• _Given material_
-------

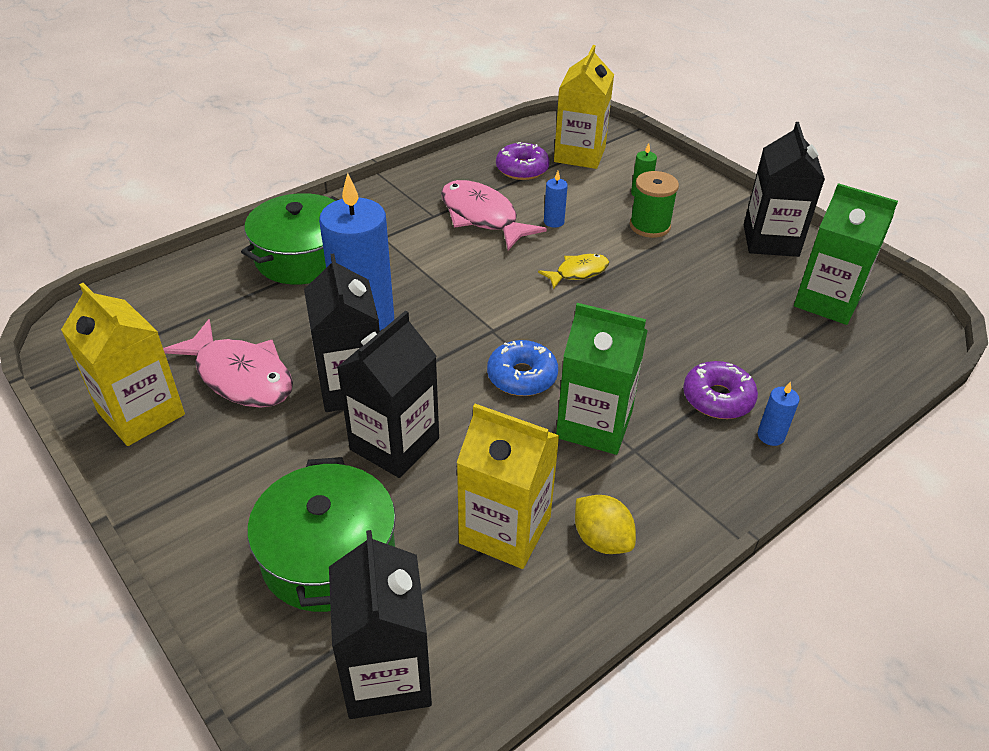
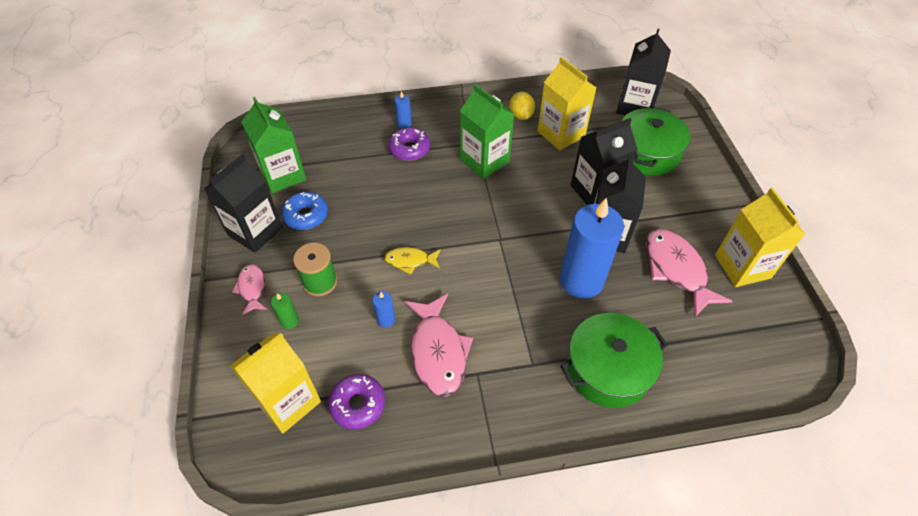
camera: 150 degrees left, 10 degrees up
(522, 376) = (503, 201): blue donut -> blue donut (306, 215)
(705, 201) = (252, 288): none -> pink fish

-------

• _Work item_
From the line containing "(522, 376) = (503, 201): blue" down to the final line of the data, write out every line exactly; both the first and last of these belong in your answer, and nothing else does.

• _Exercise result_
(522, 376) = (503, 201): blue donut -> blue donut (306, 215)
(705, 201) = (252, 288): none -> pink fish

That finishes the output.